Given data.
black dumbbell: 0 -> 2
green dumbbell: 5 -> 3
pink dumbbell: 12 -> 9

---

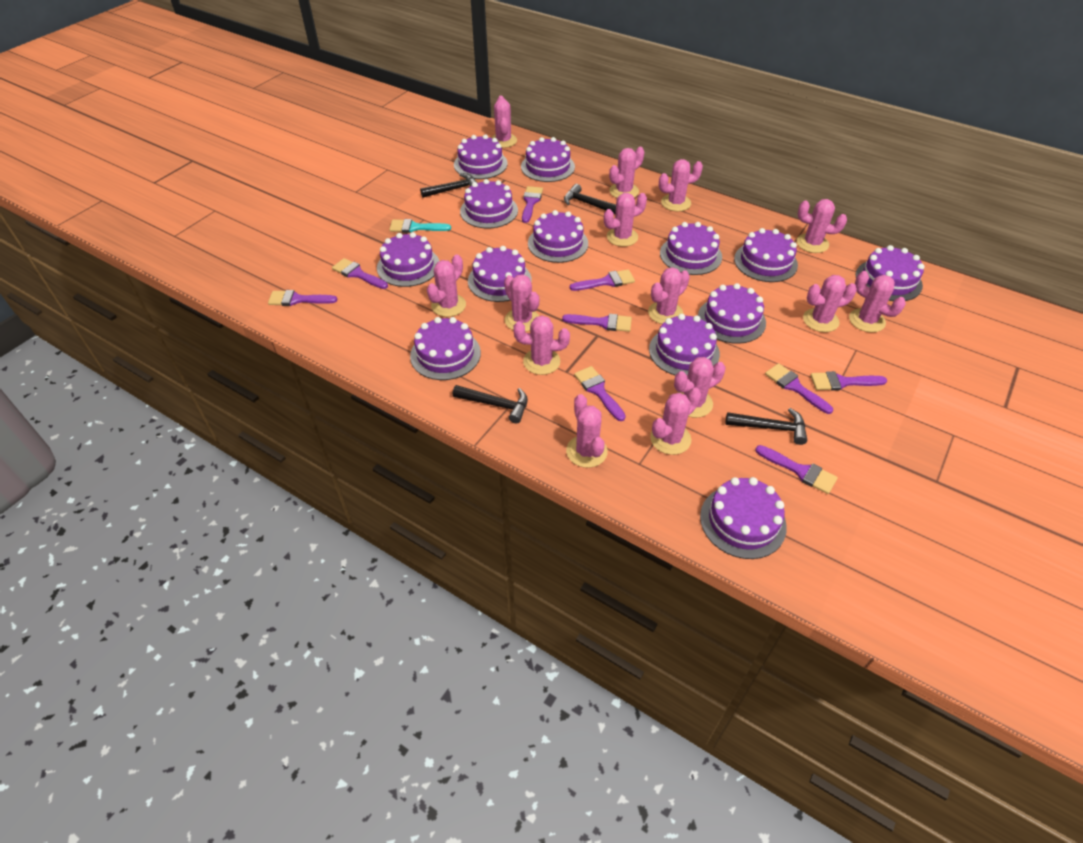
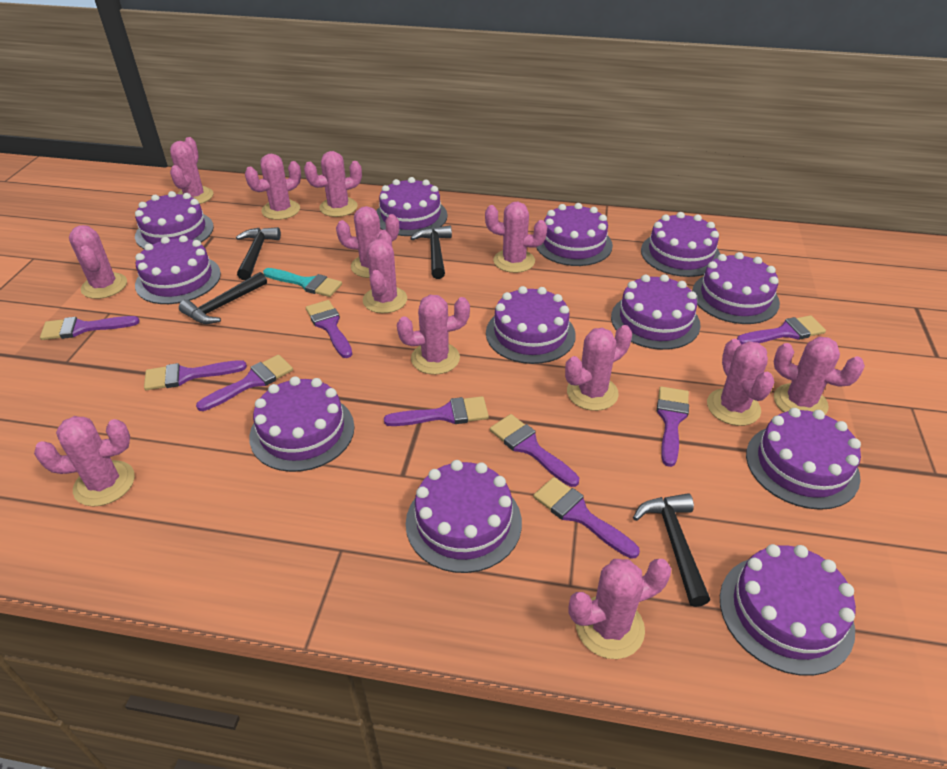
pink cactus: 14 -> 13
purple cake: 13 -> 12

...

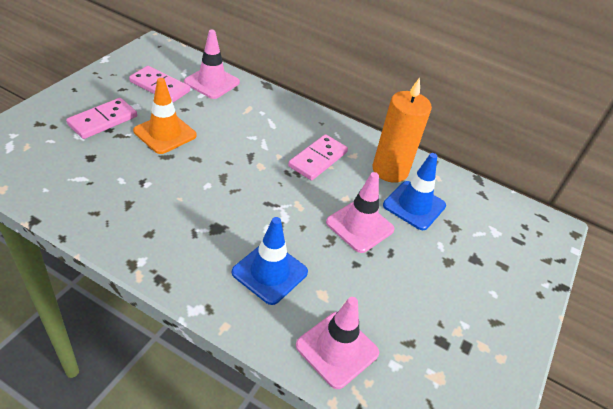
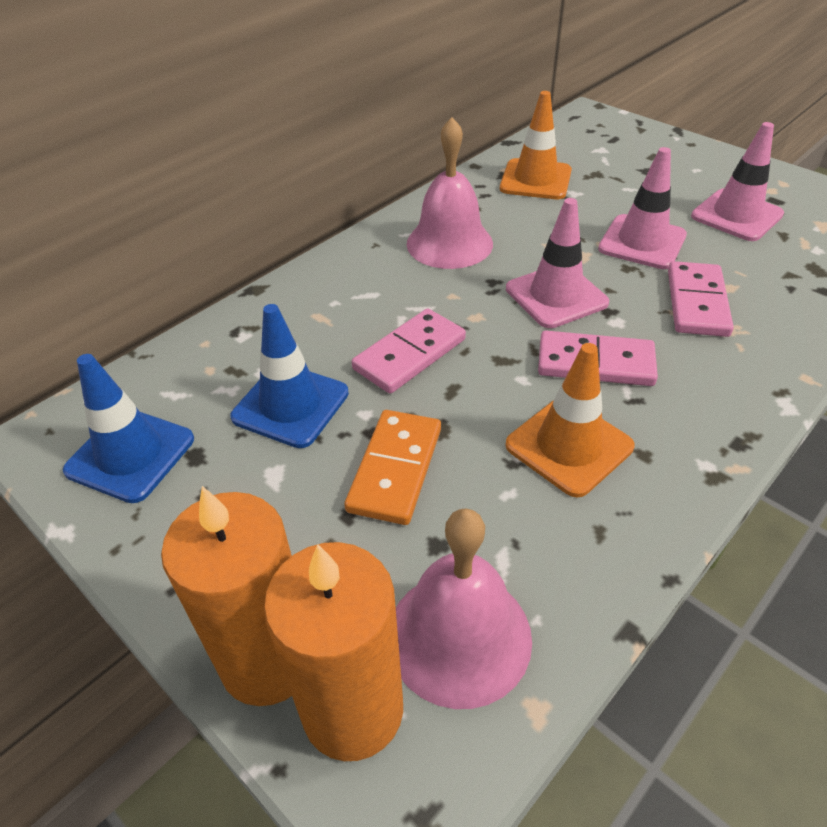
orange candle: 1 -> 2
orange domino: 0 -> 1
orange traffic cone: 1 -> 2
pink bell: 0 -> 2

Directions. Looking at the entries above, copy out every line in which "orange" occurs.

Answer below.
orange candle: 1 -> 2
orange domino: 0 -> 1
orange traffic cone: 1 -> 2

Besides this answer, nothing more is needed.